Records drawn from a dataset
Content starts
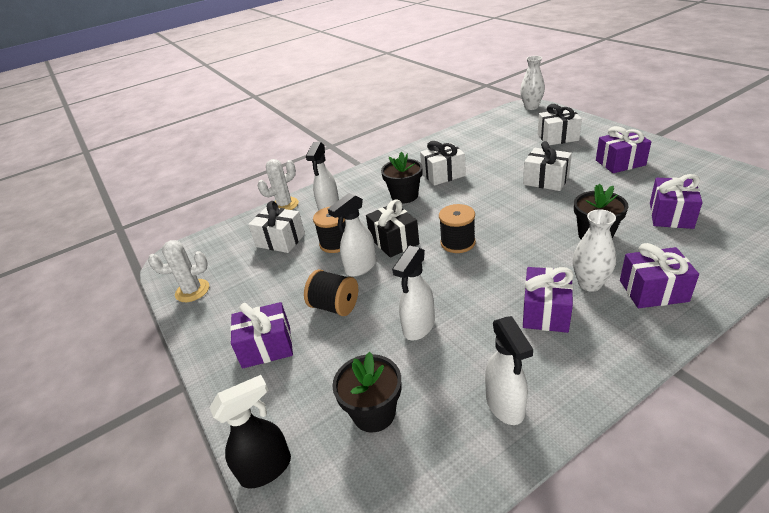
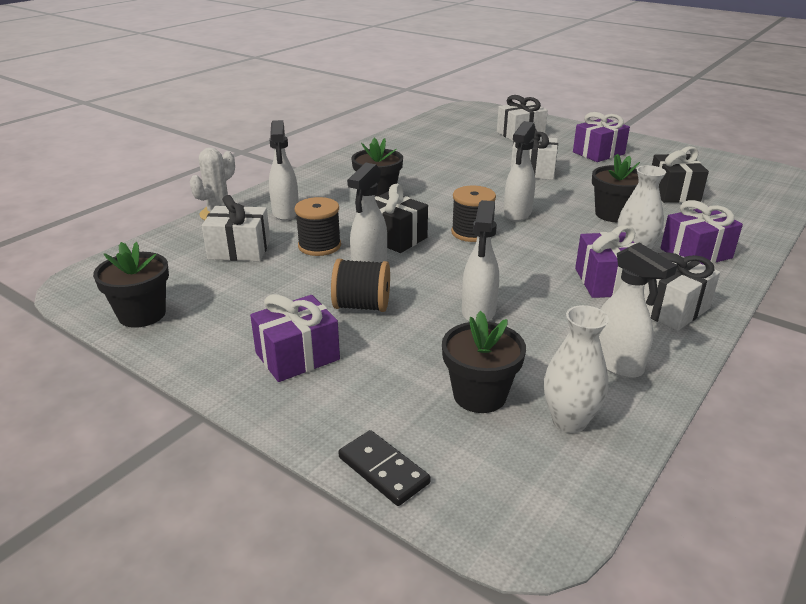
camera: 25 degrees left, 5 degrees down
(192, 291) = (142, 314): white cactus -> black flower pot
(267, 468) = (383, 470): black spray bottle -> black domino
(443, 174) = (412, 172): white gift -> white gift (671, 309)
(507, 226) = (517, 214): none -> white spray bottle
(531, 107) = (473, 108): white vase -> white vase (569, 421)
(670, 215) = (673, 193): purple gift -> black gift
Content ends
TASK ITEM — Write out an exact transcription of the line with "(531, 107) = (473, 108): white" and of each line after it; stop at the end of the records.

YOUR SOLUTION —
(531, 107) = (473, 108): white vase -> white vase (569, 421)
(670, 215) = (673, 193): purple gift -> black gift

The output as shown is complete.